» **Data**:
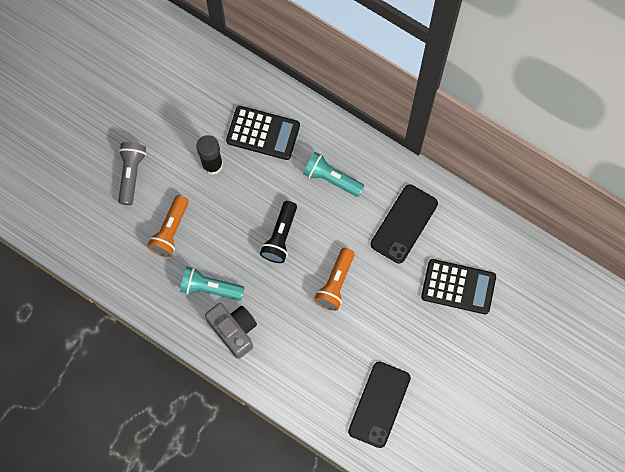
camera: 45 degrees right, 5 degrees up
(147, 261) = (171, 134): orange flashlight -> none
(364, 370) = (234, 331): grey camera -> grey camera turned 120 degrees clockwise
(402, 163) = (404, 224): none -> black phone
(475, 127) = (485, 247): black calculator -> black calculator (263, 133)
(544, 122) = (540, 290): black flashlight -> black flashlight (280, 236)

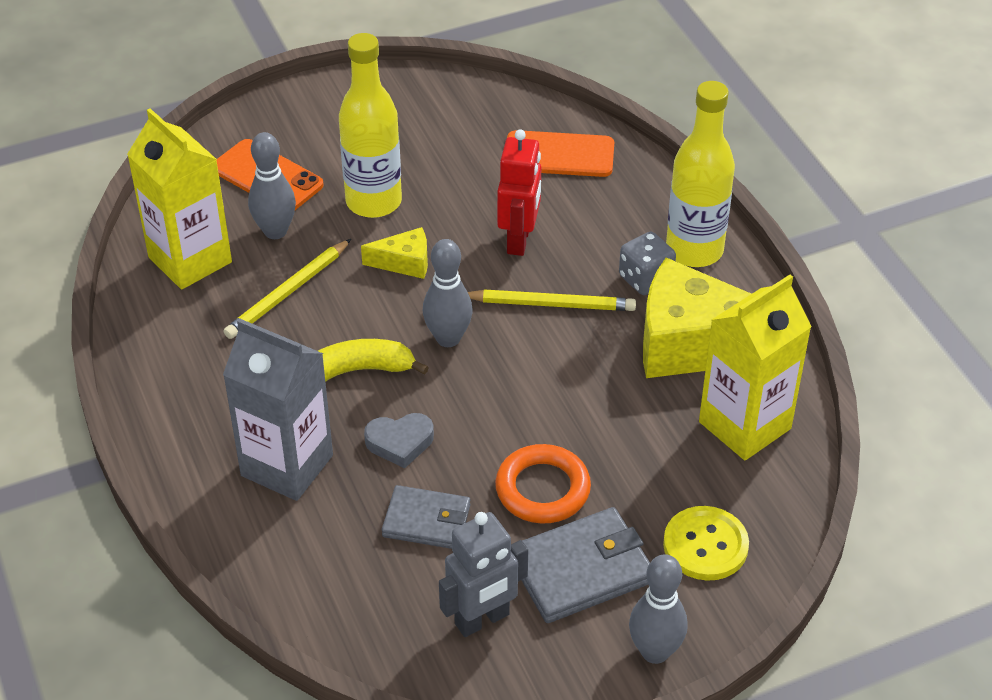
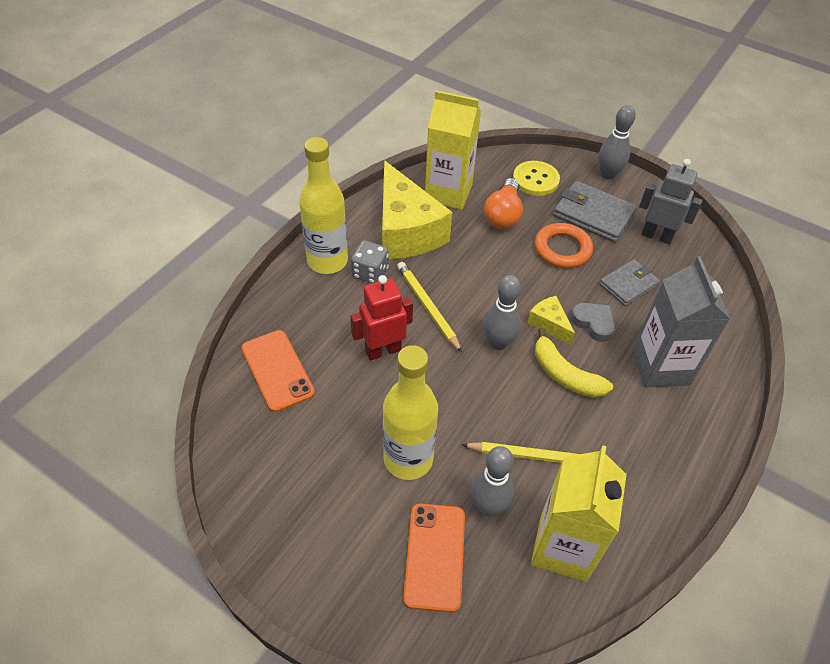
camera: 125 degrees left, 5 degrees up
(404, 263) = (454, 403): yellow cheese -> yellow cheese (549, 324)
(426, 521) = (628, 285): grey wallet -> grey wallet turned 75 degrees clockwise
(656, 462) = (503, 215): none -> orange light bulb

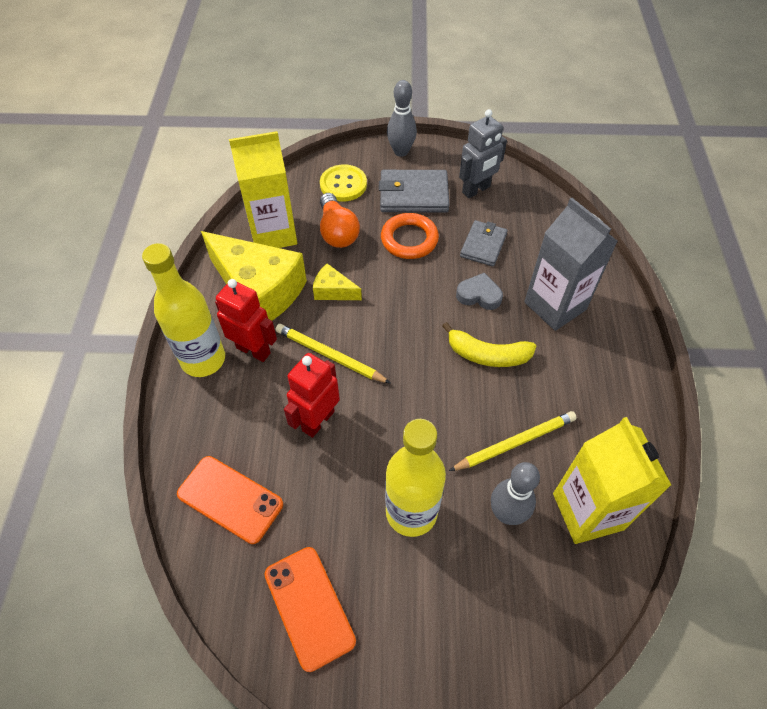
camera: 30 degrees left, 5 degrees up
(370, 273) = (253, 350): grey dice -> red robot
(435, 556) = (495, 588): orange phone -> orange phone (309, 607)
(498, 343) = (414, 356): grey bowling pin -> none
(549, 324) = (444, 315): yellow cheese -> yellow cheese (333, 291)
(656, 236) = (476, 190): grey robot -> grey robot turned 150 degrees clockwise

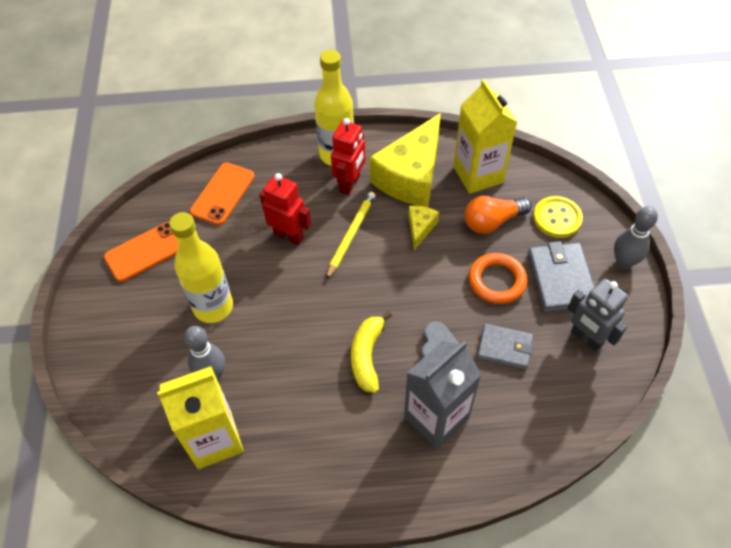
camera: 85 degrees right, 0 degrees up
(515, 443) = (277, 381): yellow pencil -> none

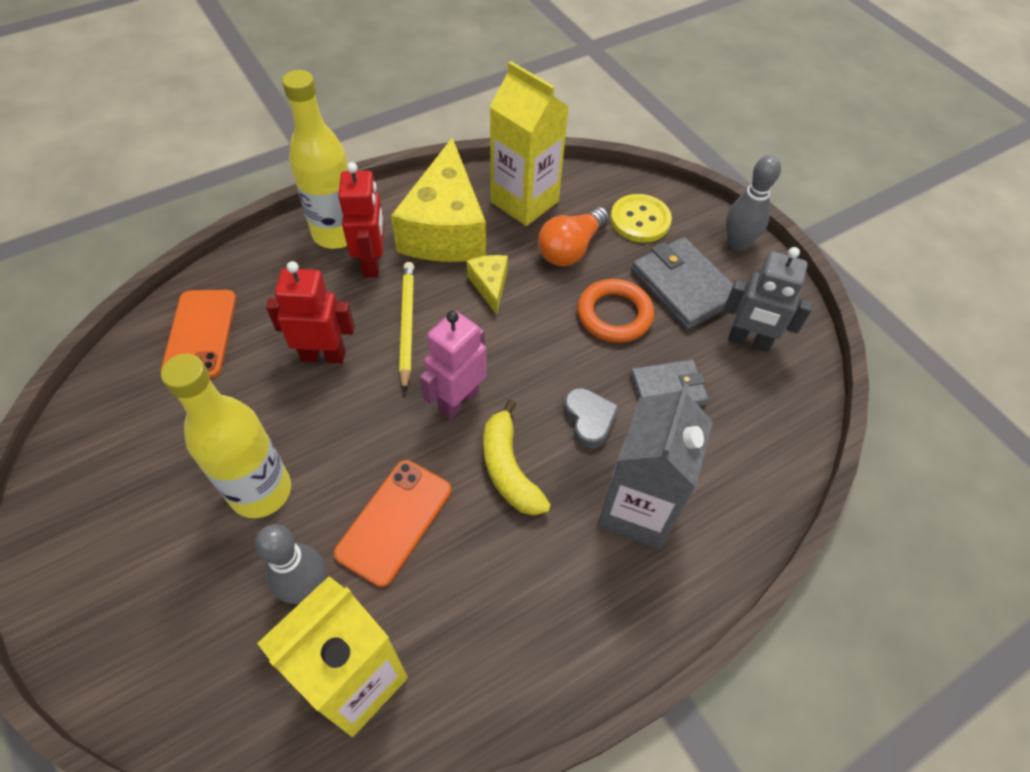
camera: 30 degrees left, 0 degrees up
(146, 252) = (118, 454): orange phone -> orange phone (394, 521)
(358, 298) = (458, 400): none -> pink robot

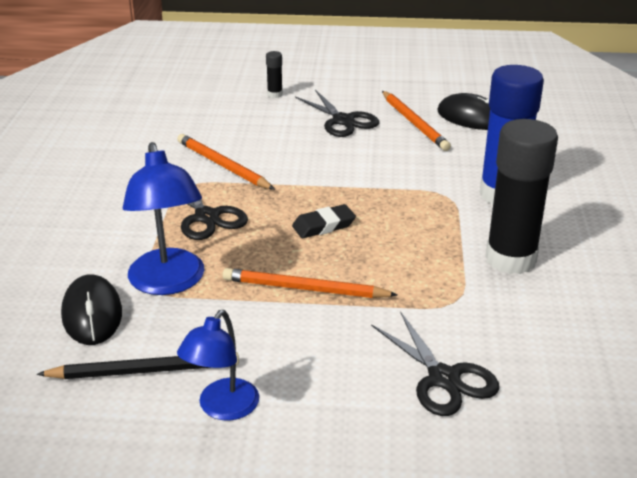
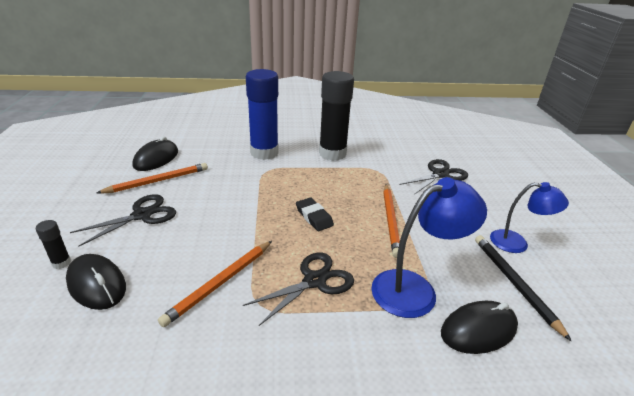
camera: 100 degrees left, 0 degrees up
(241, 112) = (96, 284): none -> black mouse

» **What this task involves**: Copy nothing but the lines from the top of the data down to the line containing "(475, 127) = (485, 247): black", and leave the pictures out.

» **Exercise answer**:
camera: 45 degrees right, 5 degrees up
(147, 261) = (171, 134): orange flashlight -> none
(364, 370) = (234, 331): grey camera -> grey camera turned 120 degrees clockwise
(402, 163) = (404, 224): none -> black phone
(475, 127) = (485, 247): black calculator -> black calculator (263, 133)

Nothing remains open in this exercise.